*** Record set Section Begins ***
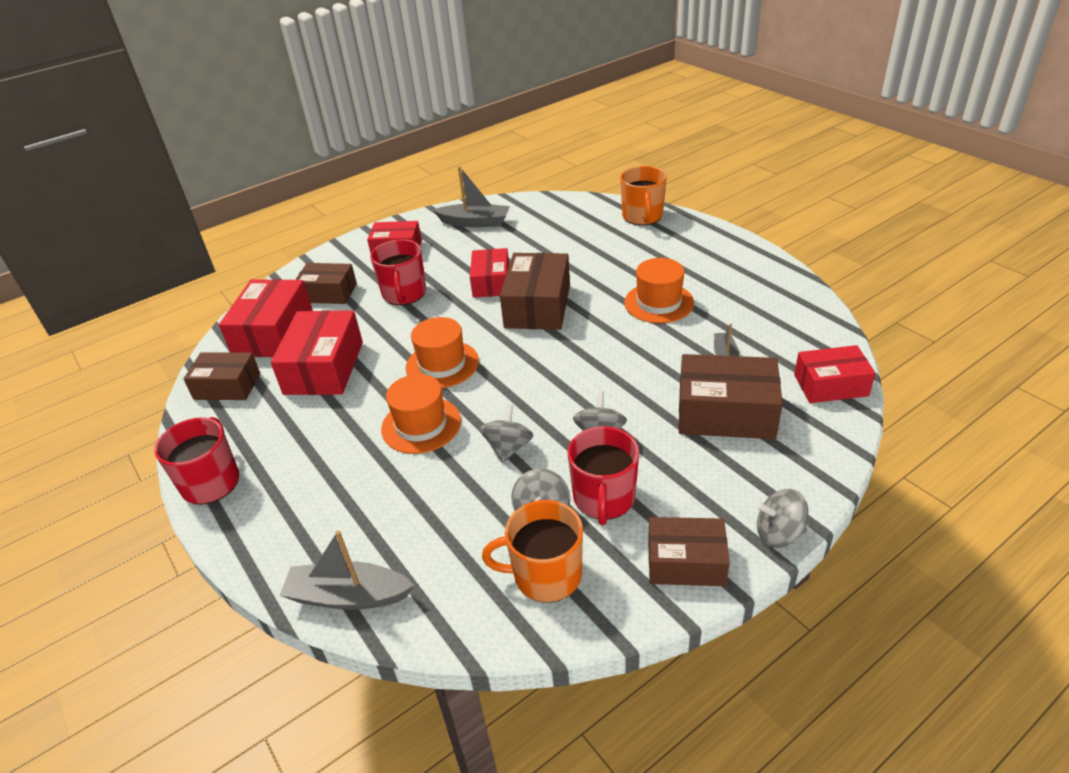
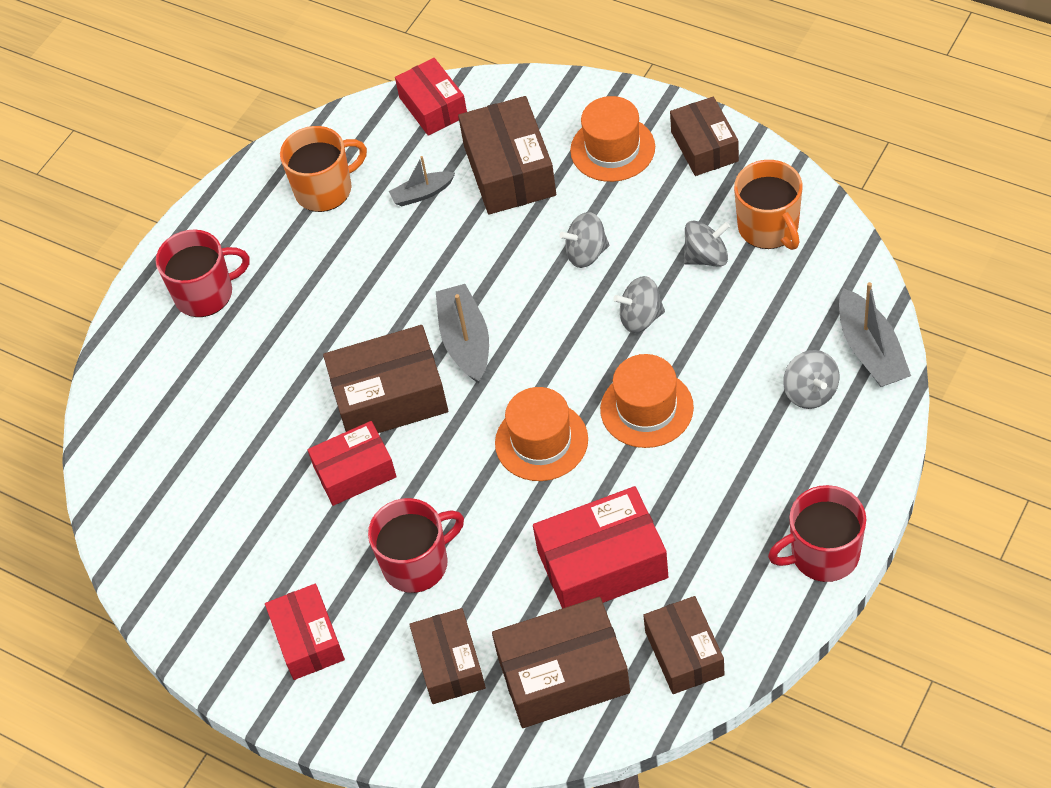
camera: 110 degrees left, 15 degrees up
red box [219,279,313,357] -> brown box [492,597,630,728]
grey boat [433,166,510,227] -> grey boat moved to [436,284,489,384]
red mug [567,426,639,525] -> red mug moved to [156,230,250,317]
orange mug [620,166,666,225] -> orange mug moved to [280,126,367,212]
orange hat [624,258,694,323] -> orange hat moved to [570,96,655,182]
grey spinning top [756,489,808,548] -> grey spinning top moved to [783,350,839,409]

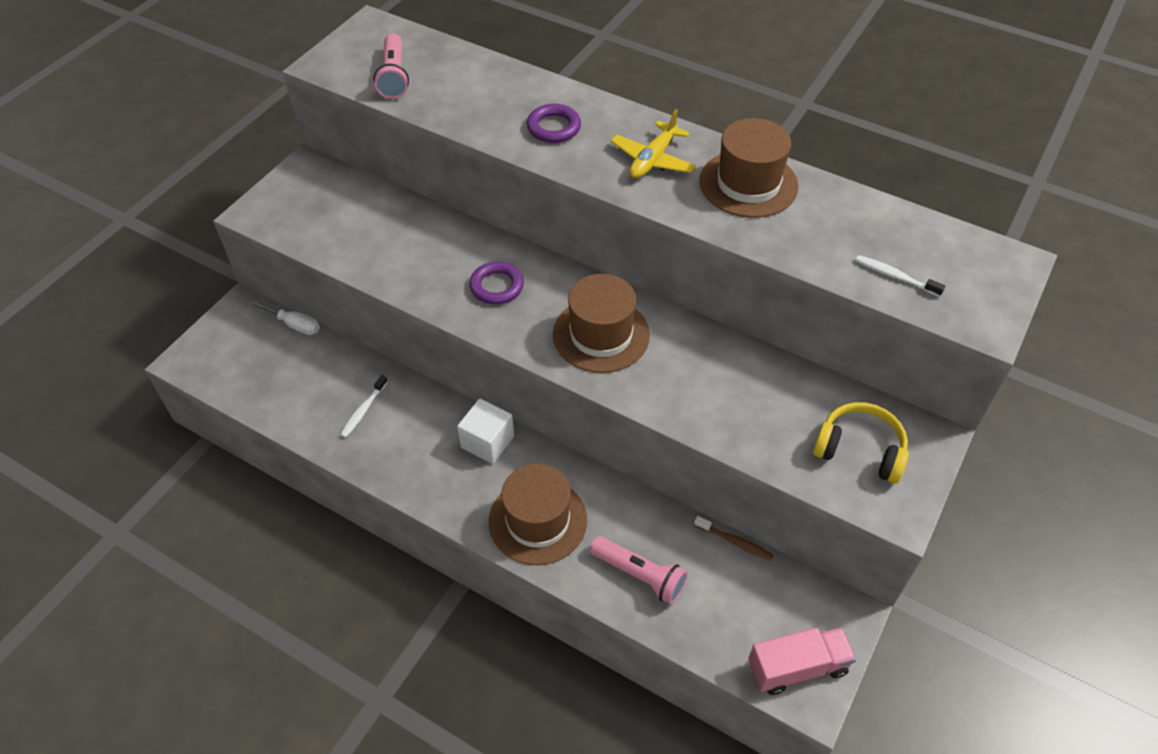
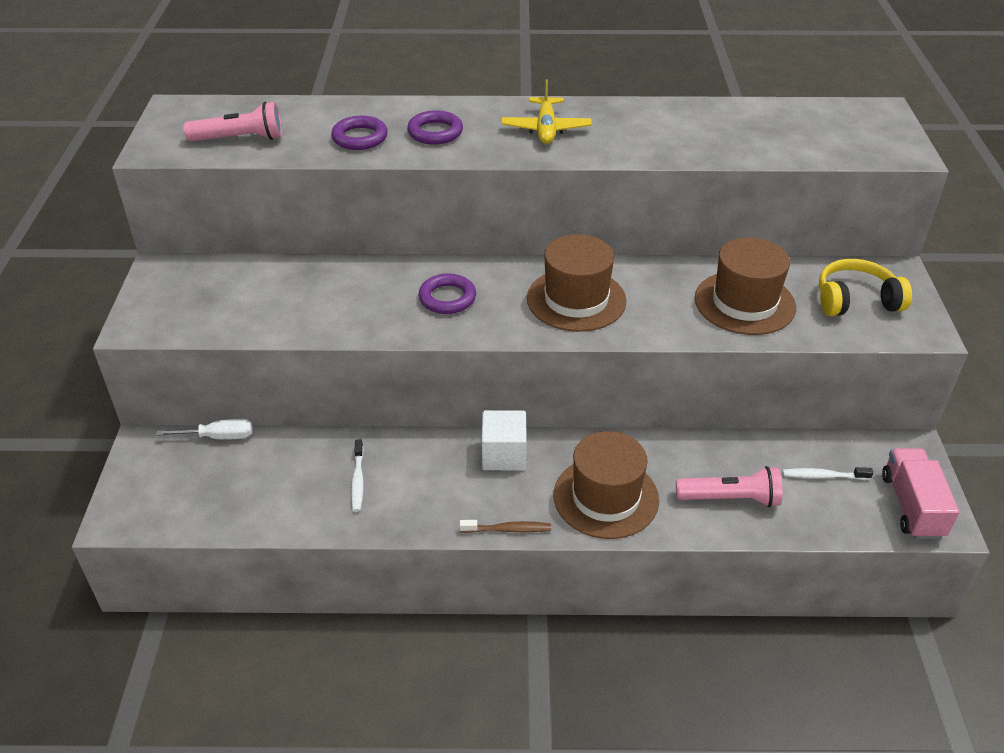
camera: 30 degrees left, 10 degrees down
pink flashlight [373,34,409,99] -> pink flashlight turned 60 degrees counterclockwise [183,102,282,142]
brown toothbrush [694,516,774,561] -> brown toothbrush moved to [460,520,551,533]
brown hat [699,118,798,218] -> brown hat moved to [695,237,796,335]
pink truck [748,627,857,695] -> pink truck turned 45 degrees counterclockwise [882,448,959,539]
white toothbrush [855,255,945,297] -> white toothbrush moved to [782,467,873,480]
none -> purple ring [331,116,388,150]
*** Record set Section Ends ***
*Try it*:
Repeat every entry exactly, but leave out the pictures.

*Result of the exercise*:
camera: 110 degrees left, 15 degrees up
red box [219,279,313,357] -> brown box [492,597,630,728]
grey boat [433,166,510,227] -> grey boat moved to [436,284,489,384]
red mug [567,426,639,525] -> red mug moved to [156,230,250,317]
orange mug [620,166,666,225] -> orange mug moved to [280,126,367,212]
orange hat [624,258,694,323] -> orange hat moved to [570,96,655,182]
grey spinning top [756,489,808,548] -> grey spinning top moved to [783,350,839,409]

camera: 30 degrees left, 10 degrees down
pink flashlight [373,34,409,99] -> pink flashlight turned 60 degrees counterclockwise [183,102,282,142]
brown toothbrush [694,516,774,561] -> brown toothbrush moved to [460,520,551,533]
brown hat [699,118,798,218] -> brown hat moved to [695,237,796,335]
pink truck [748,627,857,695] -> pink truck turned 45 degrees counterclockwise [882,448,959,539]
white toothbrush [855,255,945,297] -> white toothbrush moved to [782,467,873,480]
none -> purple ring [331,116,388,150]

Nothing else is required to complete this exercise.